● **What to do**
Starting at the line that contains "(560, 273) = (787, 151): none -> blue drum", return every line through the end of the entries below, exactly and with nothing else.

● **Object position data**

----

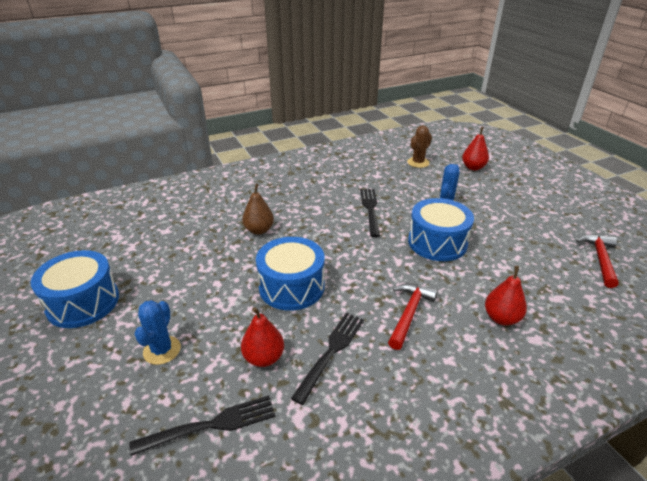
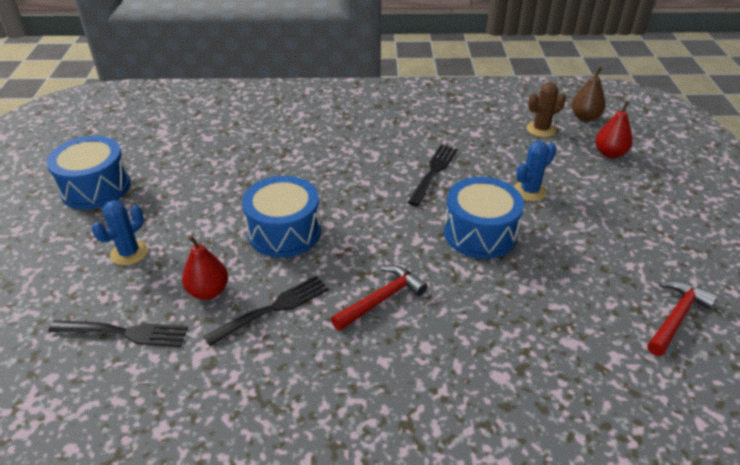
camera: 25 degrees right, 5 degrees up
(259, 230) = (296, 162): brown pear -> brown pear (585, 117)
(501, 318) = (480, 340): red pear -> none

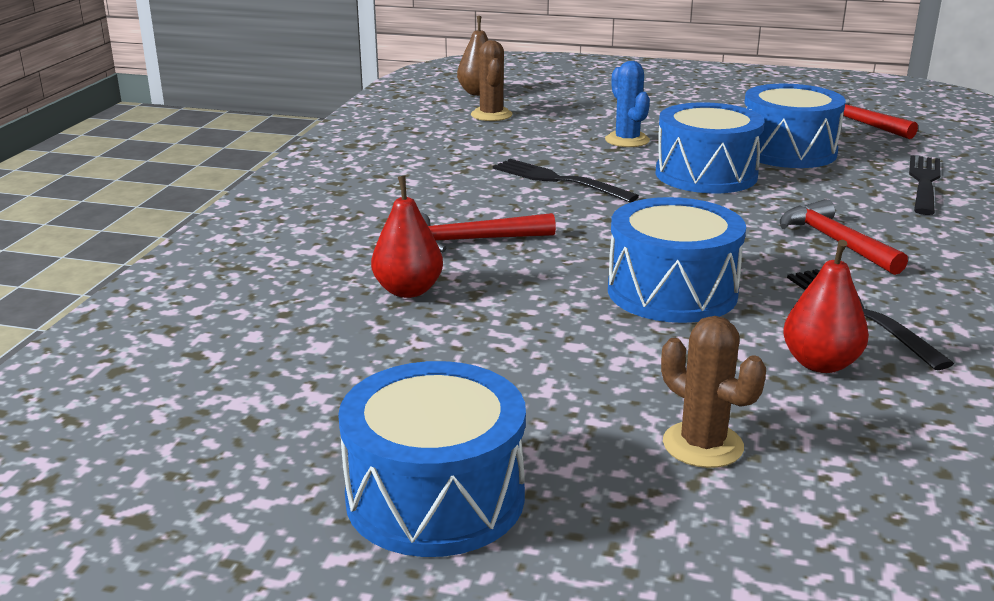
camera: 75 degrees left, 15 degrees down
(124, 333) = (934, 449): black fork -> black fork (924, 182)
(129, 253) = (703, 445): blue cactus -> brown cactus
(329, 157) = (472, 240): none -> red hammer
(560, 273) = (787, 151): none -> blue drum
(610, 153) = (567, 96): red pear -> red pear (408, 290)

----

● **The answer**
(560, 273) = (787, 151): none -> blue drum
(610, 153) = (567, 96): red pear -> red pear (408, 290)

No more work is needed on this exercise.